AVAILABLE DATA:

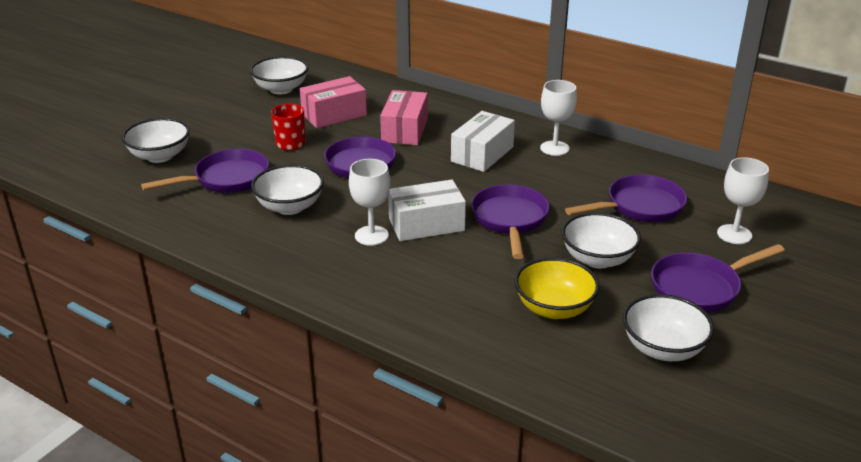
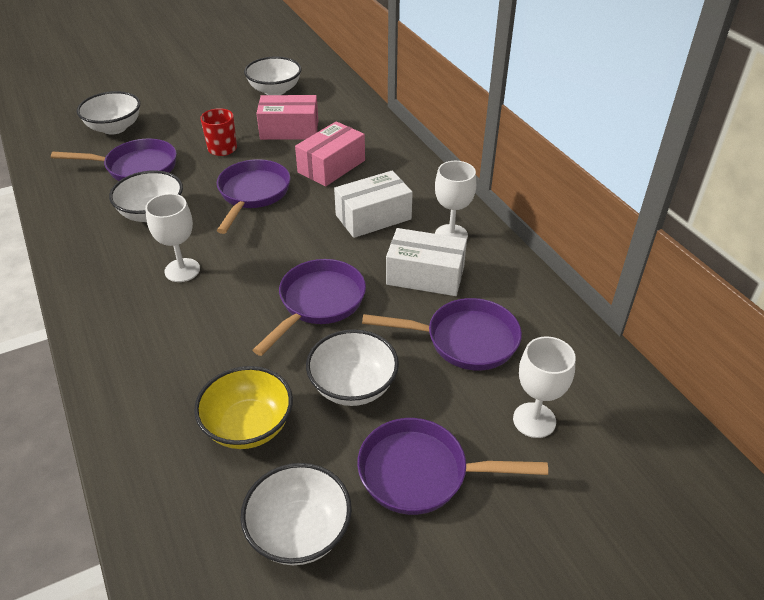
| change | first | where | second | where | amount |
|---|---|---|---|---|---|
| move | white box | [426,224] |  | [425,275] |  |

ASSIGNED TASK: With the pictures left out, transcribe the material exactly.

COMPLETED TASK:
| change | first | where | second | where | amount |
|---|---|---|---|---|---|
| move | white box | [426,224] |  | [425,275] |  |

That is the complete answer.